Assignment:
Except for images, print the whole listing verbatim.

Data excerpt:

┄┄┄┄┄┄

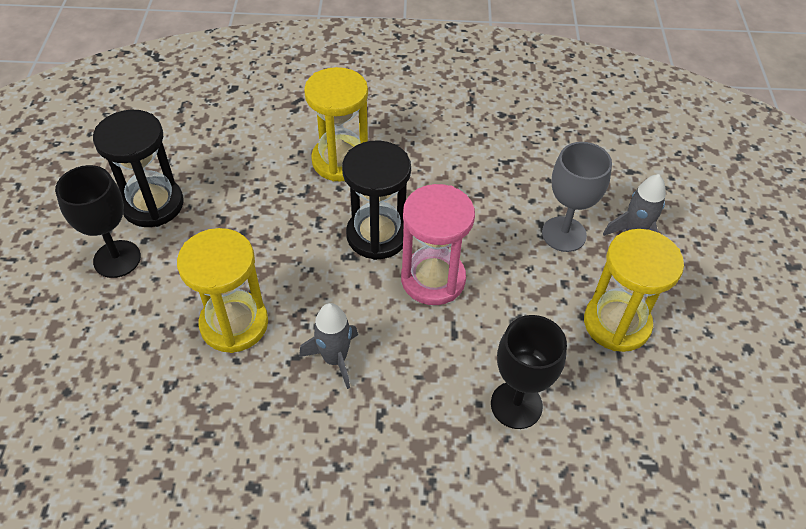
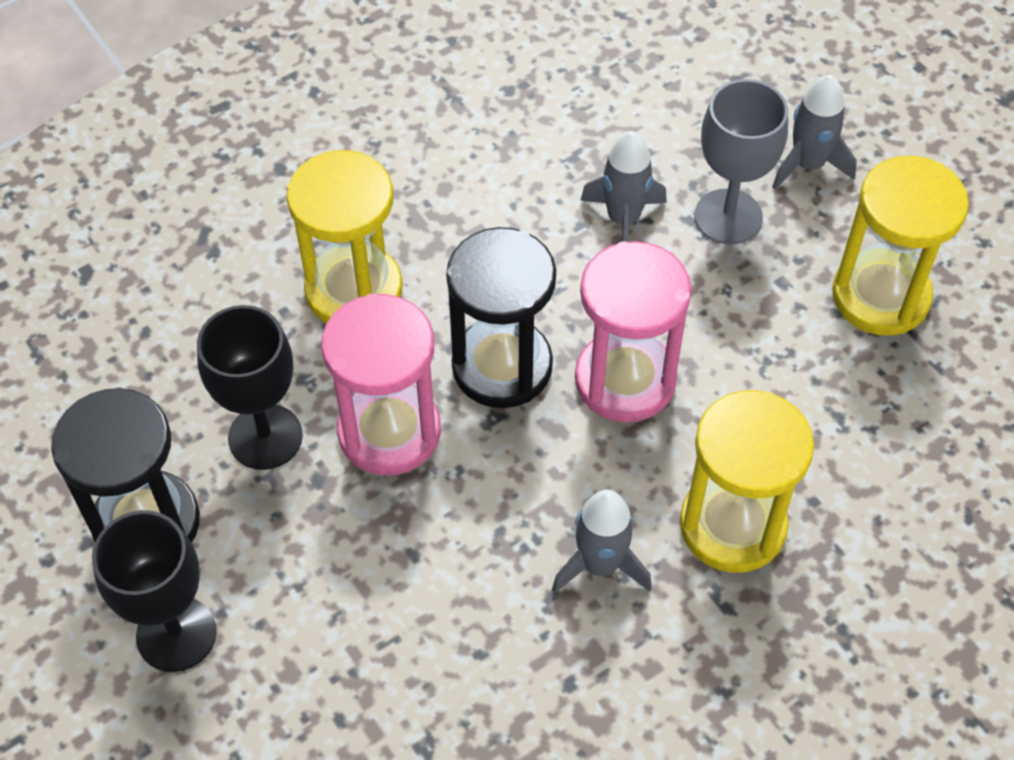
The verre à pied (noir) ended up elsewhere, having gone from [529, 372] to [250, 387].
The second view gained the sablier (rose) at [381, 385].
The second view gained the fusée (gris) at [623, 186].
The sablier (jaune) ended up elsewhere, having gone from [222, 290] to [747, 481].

┄┄┄┄┄┄

Exercise response:
The verre à pied (noir) ended up elsewhere, having gone from [529, 372] to [250, 387].
The second view gained the sablier (rose) at [381, 385].
The second view gained the fusée (gris) at [623, 186].
The sablier (jaune) ended up elsewhere, having gone from [222, 290] to [747, 481].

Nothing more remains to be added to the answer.